Colored object tallies:

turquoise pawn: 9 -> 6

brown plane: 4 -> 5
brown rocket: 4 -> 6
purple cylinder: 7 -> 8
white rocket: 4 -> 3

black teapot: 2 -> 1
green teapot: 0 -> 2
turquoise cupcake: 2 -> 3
...
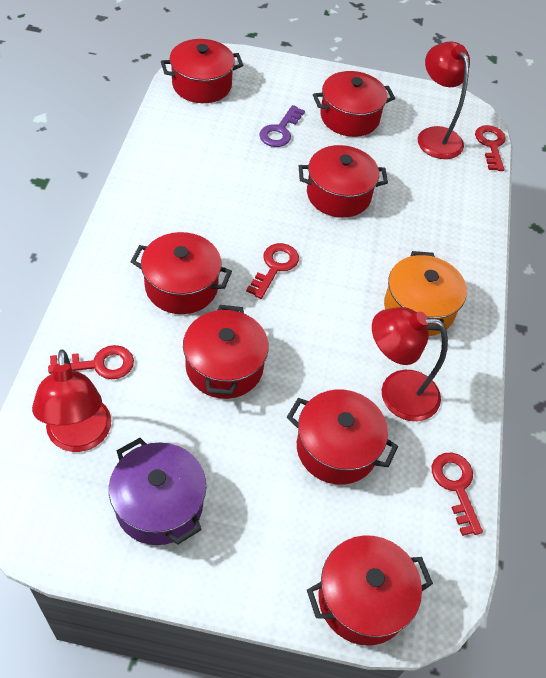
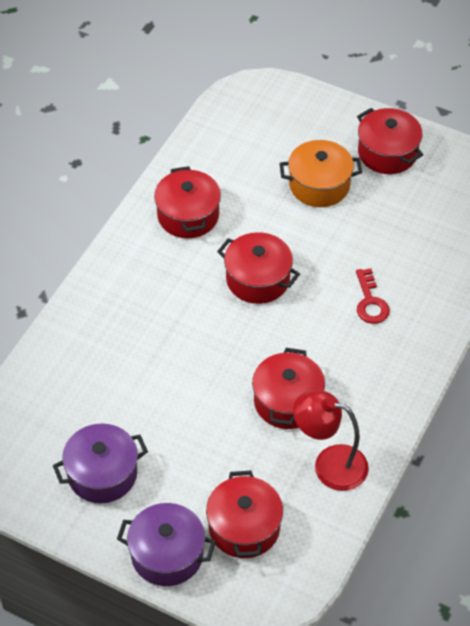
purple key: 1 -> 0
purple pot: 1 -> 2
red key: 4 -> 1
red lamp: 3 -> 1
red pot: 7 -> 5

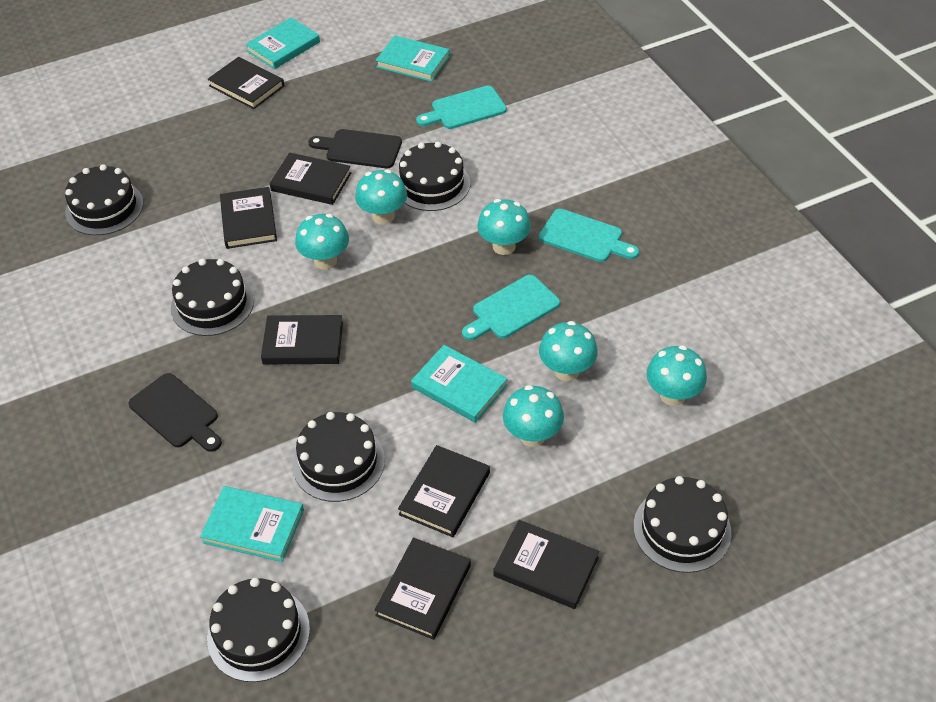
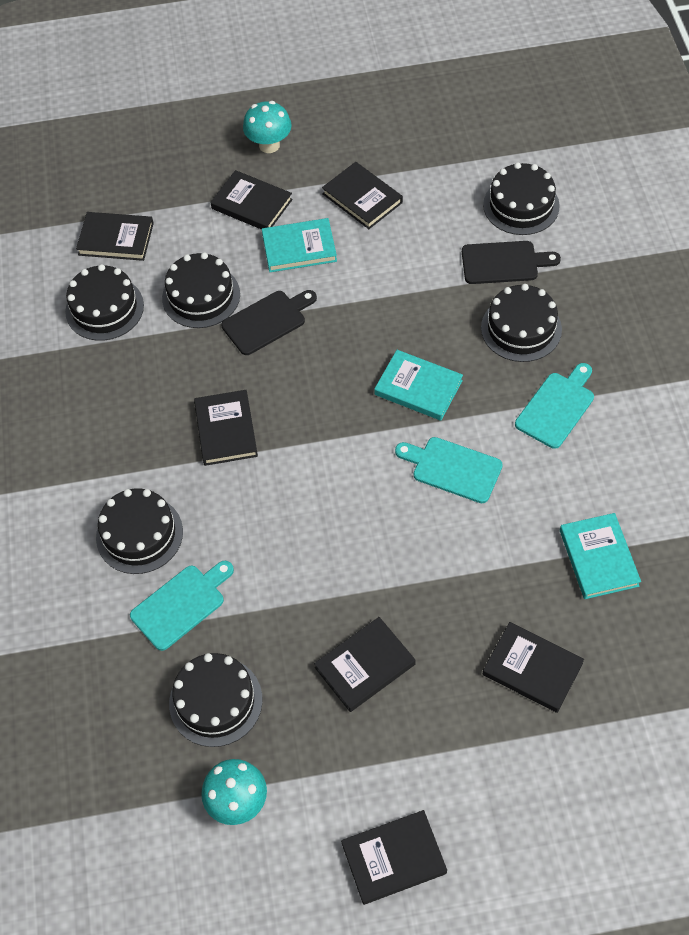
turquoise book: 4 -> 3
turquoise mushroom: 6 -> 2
---
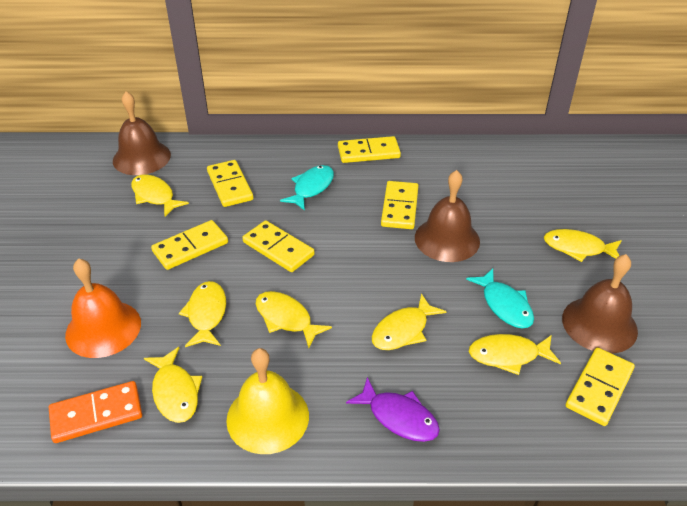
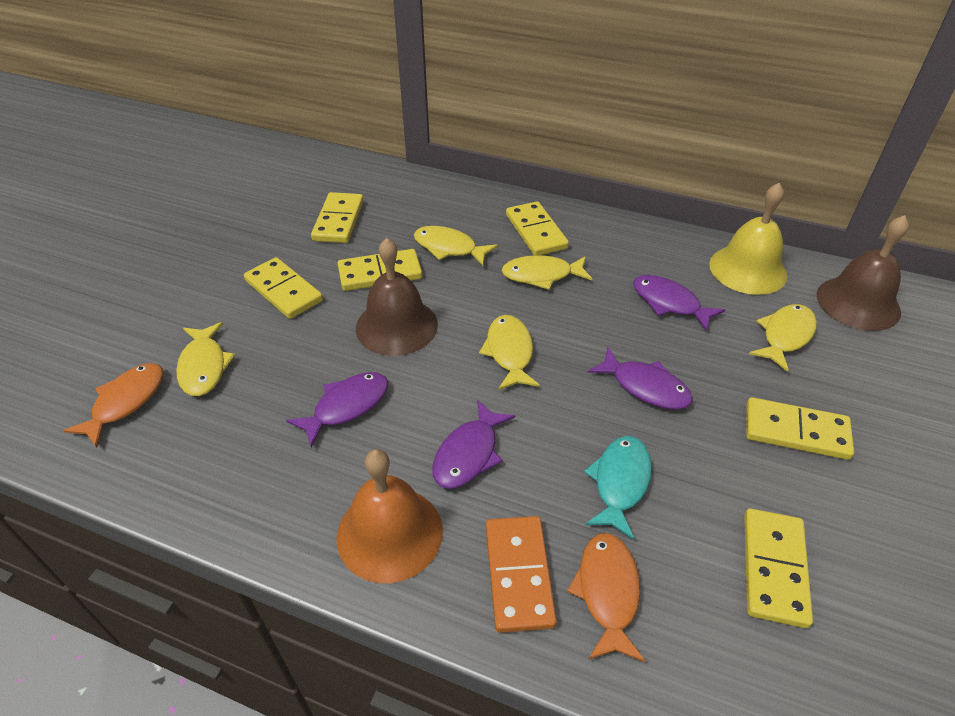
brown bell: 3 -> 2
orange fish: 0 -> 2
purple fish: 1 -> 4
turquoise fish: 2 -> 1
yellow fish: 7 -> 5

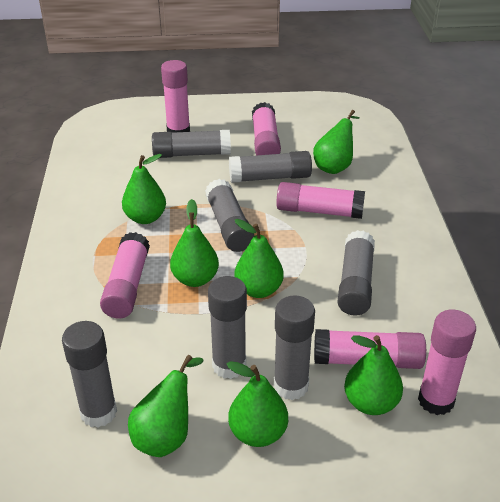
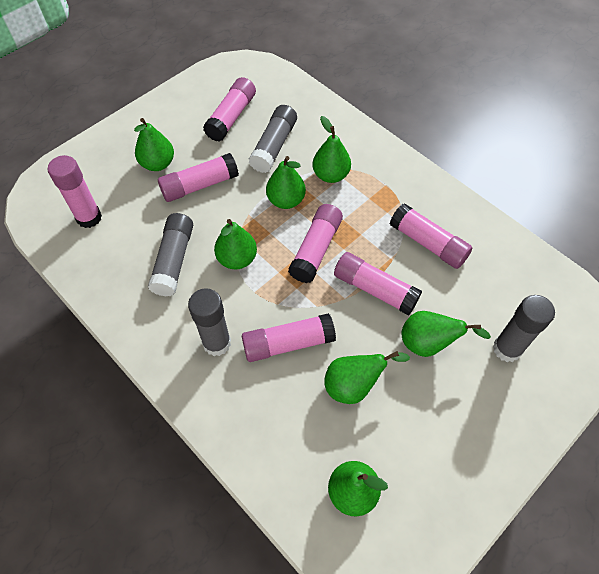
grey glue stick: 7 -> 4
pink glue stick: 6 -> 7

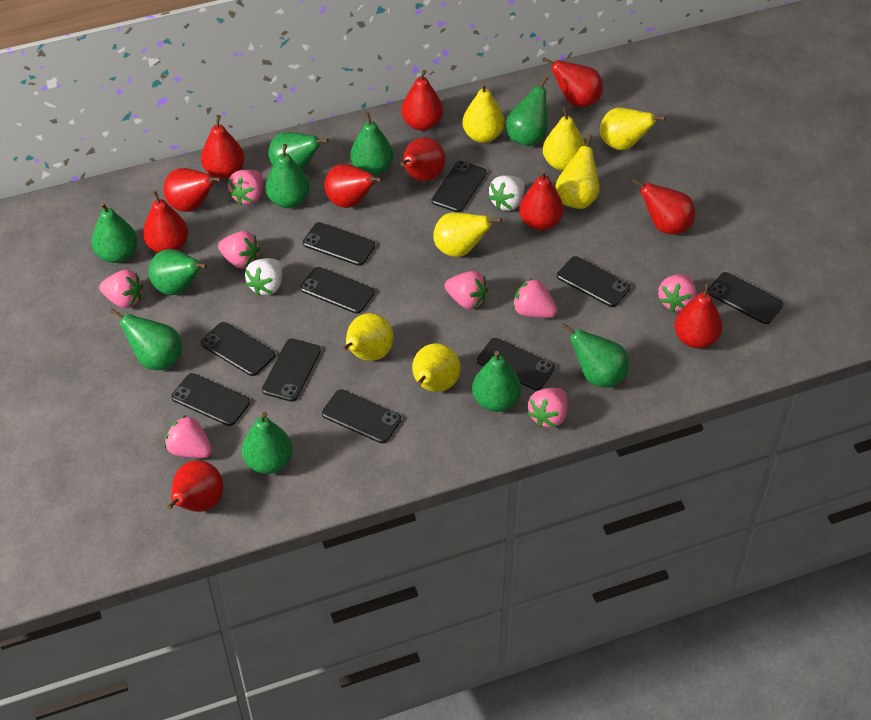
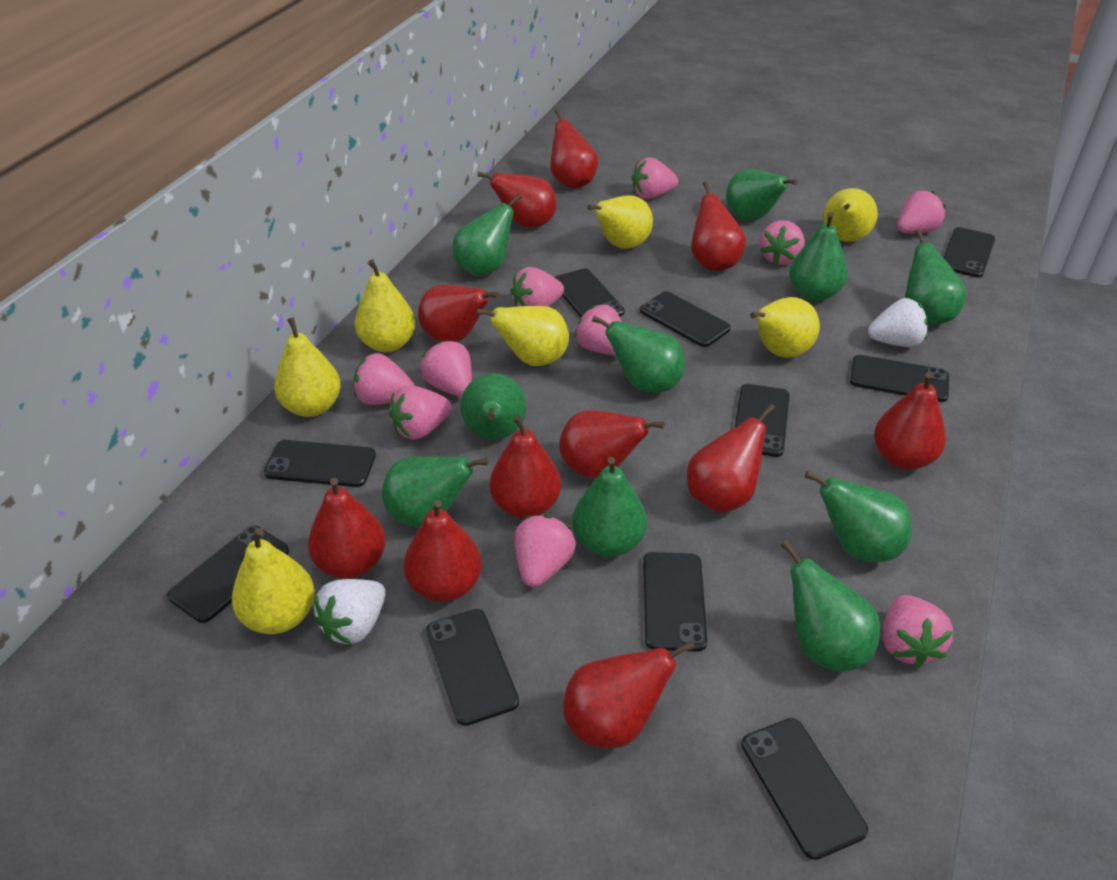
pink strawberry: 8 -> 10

▶ [Task]: Show the lines of the records above that mention "pink".

▶ [Answer box]:
pink glue stick: 6 -> 7
pink strawberry: 8 -> 10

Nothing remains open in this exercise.